§ **Exercise**
Write out, word for word, the lines of the records from the one containing "Question: Estimate the" to the one containing "Locate an element on the screen. unoccupied", inclusive. Give only those lines.

[Opening Data listing section]

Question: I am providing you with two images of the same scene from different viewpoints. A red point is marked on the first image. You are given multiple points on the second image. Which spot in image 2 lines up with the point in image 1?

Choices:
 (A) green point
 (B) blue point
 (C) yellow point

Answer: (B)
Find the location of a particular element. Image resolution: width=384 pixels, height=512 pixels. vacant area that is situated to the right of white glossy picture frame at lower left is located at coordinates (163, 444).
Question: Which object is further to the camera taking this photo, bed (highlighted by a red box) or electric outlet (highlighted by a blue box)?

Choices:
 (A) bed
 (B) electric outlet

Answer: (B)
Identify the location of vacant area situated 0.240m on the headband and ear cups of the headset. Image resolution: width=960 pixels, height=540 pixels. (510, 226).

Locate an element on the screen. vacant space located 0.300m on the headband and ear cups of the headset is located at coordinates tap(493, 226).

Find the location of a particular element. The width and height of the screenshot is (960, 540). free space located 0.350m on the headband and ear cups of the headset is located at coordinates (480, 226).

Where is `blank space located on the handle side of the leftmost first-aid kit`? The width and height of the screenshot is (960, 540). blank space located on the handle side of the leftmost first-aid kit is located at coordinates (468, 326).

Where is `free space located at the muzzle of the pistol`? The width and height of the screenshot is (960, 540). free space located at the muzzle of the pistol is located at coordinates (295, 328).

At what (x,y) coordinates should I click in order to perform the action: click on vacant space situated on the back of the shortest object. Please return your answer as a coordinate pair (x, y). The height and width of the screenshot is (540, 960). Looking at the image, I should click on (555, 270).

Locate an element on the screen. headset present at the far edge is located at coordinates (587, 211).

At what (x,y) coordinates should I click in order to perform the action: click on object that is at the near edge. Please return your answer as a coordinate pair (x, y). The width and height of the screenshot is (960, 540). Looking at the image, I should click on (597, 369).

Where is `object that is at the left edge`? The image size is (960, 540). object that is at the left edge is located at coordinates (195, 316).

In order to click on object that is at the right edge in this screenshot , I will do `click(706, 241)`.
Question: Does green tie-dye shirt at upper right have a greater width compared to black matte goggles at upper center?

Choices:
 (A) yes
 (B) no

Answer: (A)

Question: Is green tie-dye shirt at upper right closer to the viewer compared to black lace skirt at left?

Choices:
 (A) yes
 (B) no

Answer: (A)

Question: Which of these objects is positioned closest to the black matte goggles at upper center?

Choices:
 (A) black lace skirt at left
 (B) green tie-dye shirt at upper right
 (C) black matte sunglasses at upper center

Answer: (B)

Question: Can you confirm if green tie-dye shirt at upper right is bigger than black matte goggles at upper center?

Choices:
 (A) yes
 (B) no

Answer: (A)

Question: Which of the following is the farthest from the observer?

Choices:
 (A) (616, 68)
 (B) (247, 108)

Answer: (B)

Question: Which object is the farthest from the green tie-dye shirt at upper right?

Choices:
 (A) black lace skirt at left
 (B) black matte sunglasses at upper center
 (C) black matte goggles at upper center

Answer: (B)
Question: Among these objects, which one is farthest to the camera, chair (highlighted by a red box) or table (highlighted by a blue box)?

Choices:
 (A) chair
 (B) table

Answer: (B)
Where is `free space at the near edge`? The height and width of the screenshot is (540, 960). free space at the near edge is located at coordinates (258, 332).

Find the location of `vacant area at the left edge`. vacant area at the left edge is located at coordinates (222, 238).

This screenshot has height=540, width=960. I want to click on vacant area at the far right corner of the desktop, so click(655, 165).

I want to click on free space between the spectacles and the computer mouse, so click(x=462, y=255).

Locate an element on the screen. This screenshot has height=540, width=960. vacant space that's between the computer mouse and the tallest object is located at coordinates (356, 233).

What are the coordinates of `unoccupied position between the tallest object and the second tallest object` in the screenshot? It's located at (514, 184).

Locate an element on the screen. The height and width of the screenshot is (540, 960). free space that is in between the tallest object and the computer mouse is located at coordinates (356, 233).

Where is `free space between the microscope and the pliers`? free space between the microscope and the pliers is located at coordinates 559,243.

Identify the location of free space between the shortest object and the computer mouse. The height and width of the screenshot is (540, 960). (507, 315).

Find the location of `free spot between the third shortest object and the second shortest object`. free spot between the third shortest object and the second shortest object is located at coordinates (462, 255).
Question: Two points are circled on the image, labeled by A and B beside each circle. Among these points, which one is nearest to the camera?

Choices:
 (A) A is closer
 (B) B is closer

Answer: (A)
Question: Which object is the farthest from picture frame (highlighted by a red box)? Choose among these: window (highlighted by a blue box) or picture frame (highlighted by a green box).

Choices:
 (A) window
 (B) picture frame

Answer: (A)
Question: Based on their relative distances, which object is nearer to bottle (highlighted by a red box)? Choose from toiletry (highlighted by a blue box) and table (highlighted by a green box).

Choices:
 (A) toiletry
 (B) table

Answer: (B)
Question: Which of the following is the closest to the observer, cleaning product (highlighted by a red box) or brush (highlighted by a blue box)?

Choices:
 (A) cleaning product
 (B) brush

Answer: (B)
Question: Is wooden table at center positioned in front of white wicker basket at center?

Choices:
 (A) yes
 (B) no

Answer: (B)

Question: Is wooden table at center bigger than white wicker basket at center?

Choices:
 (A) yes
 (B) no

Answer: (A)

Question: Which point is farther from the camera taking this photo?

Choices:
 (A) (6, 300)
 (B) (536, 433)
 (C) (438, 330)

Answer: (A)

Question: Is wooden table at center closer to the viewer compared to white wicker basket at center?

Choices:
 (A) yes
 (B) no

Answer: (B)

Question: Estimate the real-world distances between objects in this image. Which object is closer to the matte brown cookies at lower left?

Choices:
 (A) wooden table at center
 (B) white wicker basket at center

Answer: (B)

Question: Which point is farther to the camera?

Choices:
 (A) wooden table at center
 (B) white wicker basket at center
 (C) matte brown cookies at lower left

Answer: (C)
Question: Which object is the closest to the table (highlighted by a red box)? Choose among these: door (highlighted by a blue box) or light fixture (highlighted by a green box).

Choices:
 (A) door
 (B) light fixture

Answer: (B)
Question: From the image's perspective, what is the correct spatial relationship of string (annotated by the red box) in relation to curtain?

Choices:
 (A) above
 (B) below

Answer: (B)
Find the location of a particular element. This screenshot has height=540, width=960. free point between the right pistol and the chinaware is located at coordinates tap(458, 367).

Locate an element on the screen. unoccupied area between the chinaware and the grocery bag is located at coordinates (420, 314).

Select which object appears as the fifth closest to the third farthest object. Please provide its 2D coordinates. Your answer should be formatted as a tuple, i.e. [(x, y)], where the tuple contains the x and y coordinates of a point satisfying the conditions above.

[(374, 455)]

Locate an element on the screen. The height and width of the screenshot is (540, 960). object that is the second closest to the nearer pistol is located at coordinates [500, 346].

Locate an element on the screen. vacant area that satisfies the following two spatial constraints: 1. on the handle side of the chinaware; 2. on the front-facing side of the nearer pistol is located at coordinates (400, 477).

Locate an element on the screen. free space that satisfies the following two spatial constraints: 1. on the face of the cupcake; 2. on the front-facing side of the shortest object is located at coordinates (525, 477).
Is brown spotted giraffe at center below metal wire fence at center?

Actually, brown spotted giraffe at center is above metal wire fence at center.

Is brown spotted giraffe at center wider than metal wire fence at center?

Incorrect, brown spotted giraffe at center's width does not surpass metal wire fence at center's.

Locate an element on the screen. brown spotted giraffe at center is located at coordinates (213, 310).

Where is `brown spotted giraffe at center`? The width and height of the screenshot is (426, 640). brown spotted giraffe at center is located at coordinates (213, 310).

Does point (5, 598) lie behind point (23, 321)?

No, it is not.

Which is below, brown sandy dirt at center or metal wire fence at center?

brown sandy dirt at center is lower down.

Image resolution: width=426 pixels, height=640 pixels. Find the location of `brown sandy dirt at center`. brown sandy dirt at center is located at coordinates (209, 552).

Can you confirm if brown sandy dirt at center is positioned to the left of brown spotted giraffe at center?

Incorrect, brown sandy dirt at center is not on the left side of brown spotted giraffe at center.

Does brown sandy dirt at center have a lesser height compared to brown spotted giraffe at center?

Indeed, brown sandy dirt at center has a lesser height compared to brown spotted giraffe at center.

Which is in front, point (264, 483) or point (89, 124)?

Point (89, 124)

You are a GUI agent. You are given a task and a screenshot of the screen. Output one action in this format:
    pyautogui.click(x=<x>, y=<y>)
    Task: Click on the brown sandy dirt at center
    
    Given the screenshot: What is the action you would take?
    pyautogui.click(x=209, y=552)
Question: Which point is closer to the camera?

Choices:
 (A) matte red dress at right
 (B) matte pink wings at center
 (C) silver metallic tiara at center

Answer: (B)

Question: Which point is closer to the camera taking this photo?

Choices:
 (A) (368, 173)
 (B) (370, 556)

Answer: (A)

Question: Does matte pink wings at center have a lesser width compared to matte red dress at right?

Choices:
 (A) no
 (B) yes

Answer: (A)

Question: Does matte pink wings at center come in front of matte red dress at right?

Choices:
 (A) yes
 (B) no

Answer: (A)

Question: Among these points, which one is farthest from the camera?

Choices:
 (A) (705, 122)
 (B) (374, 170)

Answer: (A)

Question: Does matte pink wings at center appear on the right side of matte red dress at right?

[Closing Data listing section]

§ **Written reply**
Question: Estimate the real-world distances between objects in this image. Which object is closer to the matte brown cookies at lower left?

Choices:
 (A) wooden table at center
 (B) white wicker basket at center

Answer: (B)

Question: Which point is farther to the camera?

Choices:
 (A) wooden table at center
 (B) white wicker basket at center
 (C) matte brown cookies at lower left

Answer: (C)
Question: Which object is the closest to the table (highlighted by a red box)? Choose among these: door (highlighted by a blue box) or light fixture (highlighted by a green box).

Choices:
 (A) door
 (B) light fixture

Answer: (B)
Question: From the image's perspective, what is the correct spatial relationship of string (annotated by the red box) in relation to curtain?

Choices:
 (A) above
 (B) below

Answer: (B)
Find the location of a particular element. This screenshot has height=540, width=960. free point between the right pistol and the chinaware is located at coordinates tap(458, 367).

Locate an element on the screen. unoccupied area between the chinaware and the grocery bag is located at coordinates (420, 314).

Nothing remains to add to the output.